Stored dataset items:
- - - -

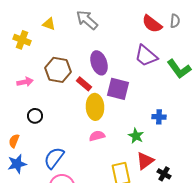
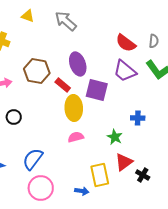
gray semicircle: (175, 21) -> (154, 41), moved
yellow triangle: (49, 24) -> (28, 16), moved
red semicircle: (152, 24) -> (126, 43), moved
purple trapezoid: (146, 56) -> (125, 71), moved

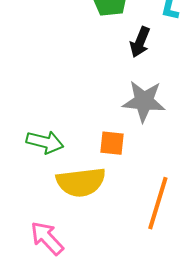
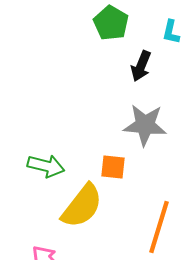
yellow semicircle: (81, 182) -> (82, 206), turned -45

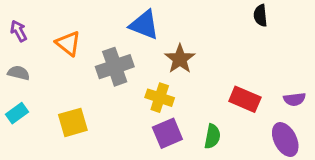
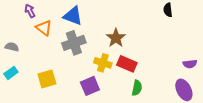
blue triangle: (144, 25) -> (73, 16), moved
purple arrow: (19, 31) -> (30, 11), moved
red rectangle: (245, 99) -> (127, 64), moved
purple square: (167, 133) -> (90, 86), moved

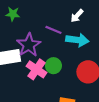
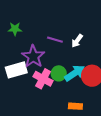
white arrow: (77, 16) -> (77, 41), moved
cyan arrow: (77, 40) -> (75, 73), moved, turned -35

- - - -

Extract, verbatim and alone, the lines from the line that contains "purple trapezoid: (146, 56)" to the last line of the records, inclusive; drop any picture.

purple trapezoid: (146, 56) -> (125, 71), moved

yellow semicircle: (81, 182) -> (82, 206), turned -45

blue triangle: (144, 25) -> (73, 16), moved
purple arrow: (19, 31) -> (30, 11), moved
red rectangle: (245, 99) -> (127, 64), moved
purple square: (167, 133) -> (90, 86), moved

white arrow: (77, 16) -> (77, 41), moved
cyan arrow: (77, 40) -> (75, 73), moved, turned -35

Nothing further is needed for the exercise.